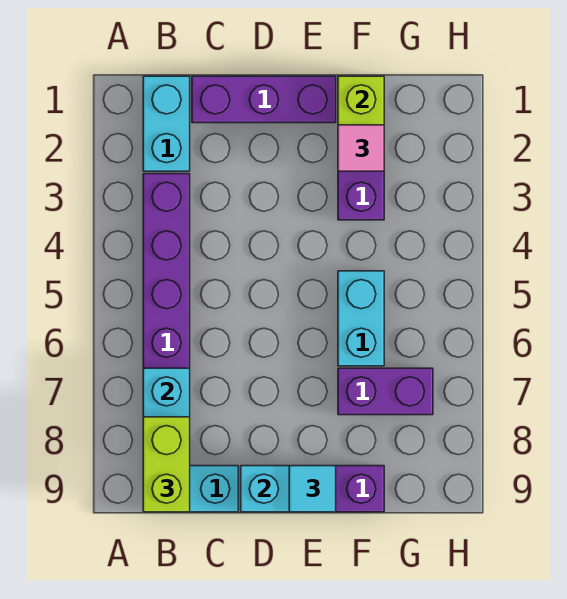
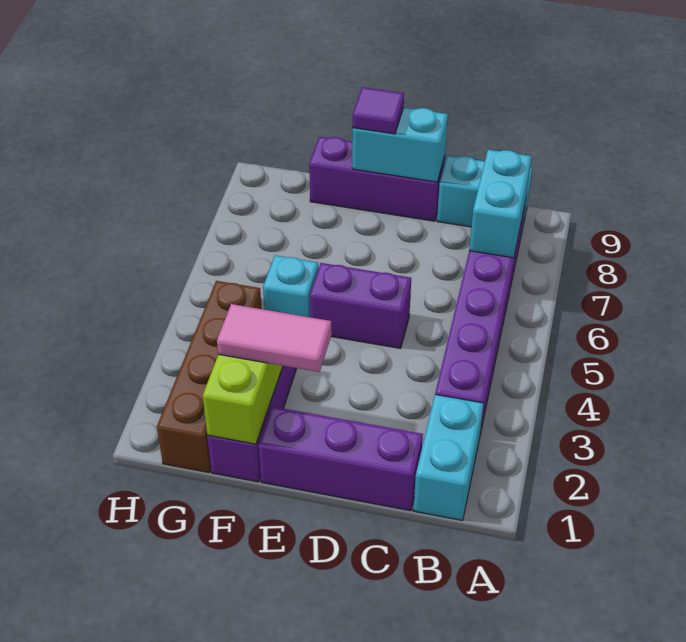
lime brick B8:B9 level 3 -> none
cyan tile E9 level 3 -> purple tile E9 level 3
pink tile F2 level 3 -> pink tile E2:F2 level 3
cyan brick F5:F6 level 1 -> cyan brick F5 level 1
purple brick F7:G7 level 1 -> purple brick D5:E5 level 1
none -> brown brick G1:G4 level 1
··········
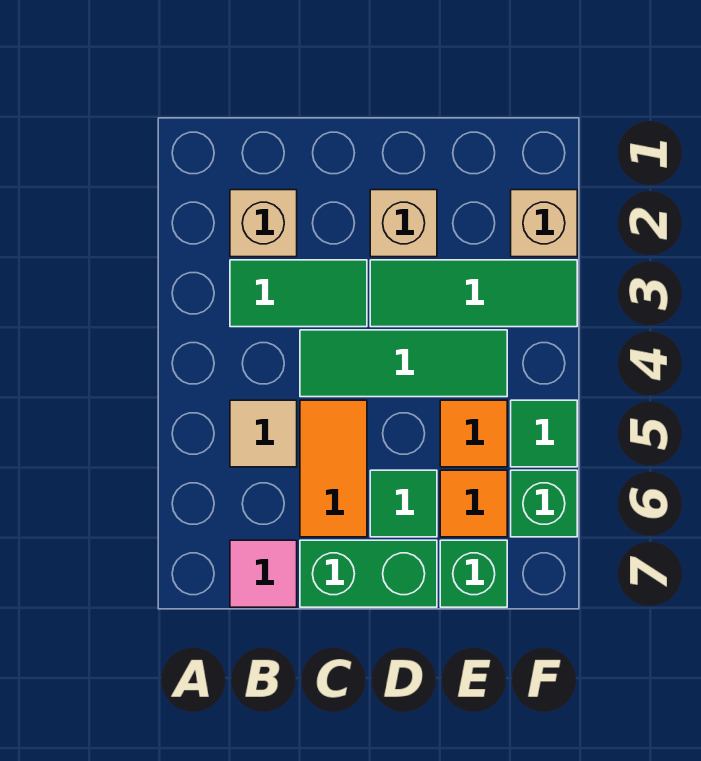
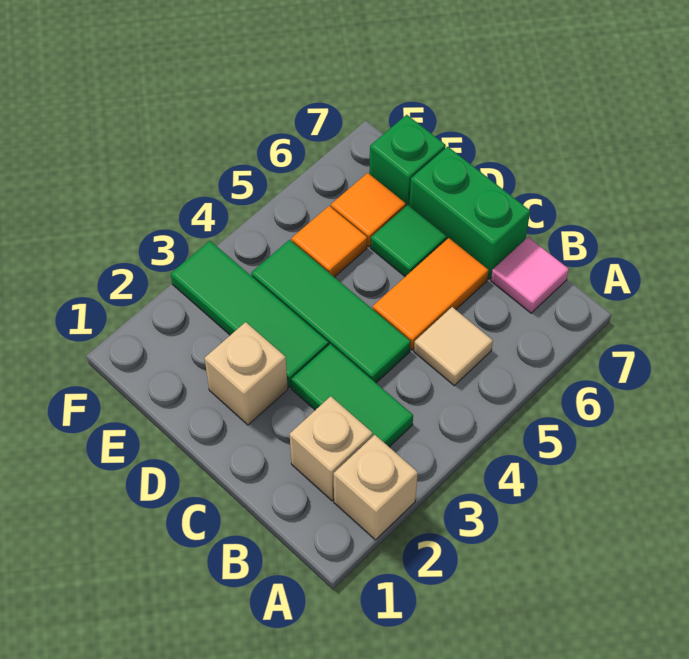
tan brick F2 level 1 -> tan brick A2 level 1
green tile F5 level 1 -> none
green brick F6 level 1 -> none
··········
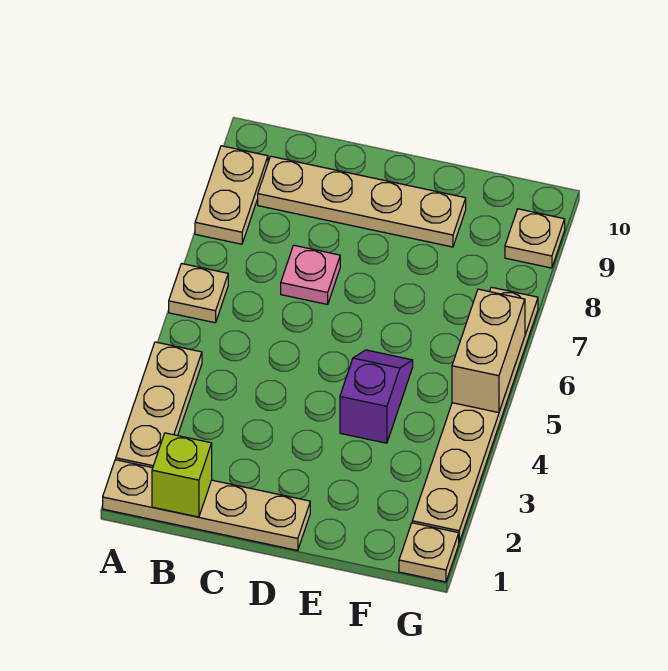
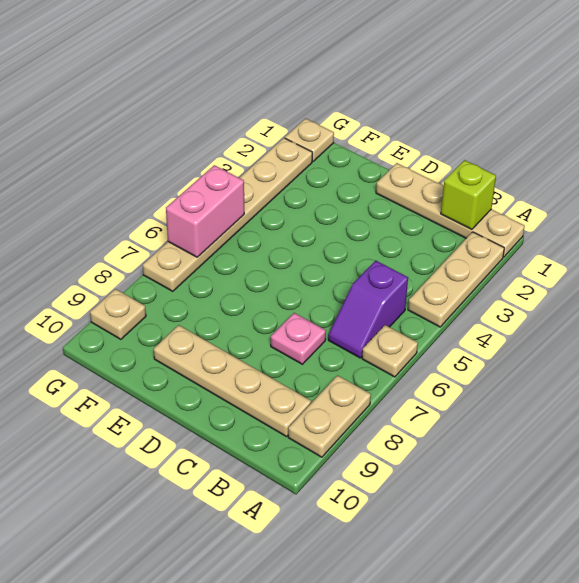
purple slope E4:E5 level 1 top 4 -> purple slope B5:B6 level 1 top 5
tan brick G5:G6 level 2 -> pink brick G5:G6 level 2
··········
Work request:
Would you quote everything above from the line containing "tan brick F2 level 1 -> tan brick A2 level 1" down to the line containing "green brick F6 level 1 -> none"? Include both of those lines and nothing else.

Response:
tan brick F2 level 1 -> tan brick A2 level 1
green tile F5 level 1 -> none
green brick F6 level 1 -> none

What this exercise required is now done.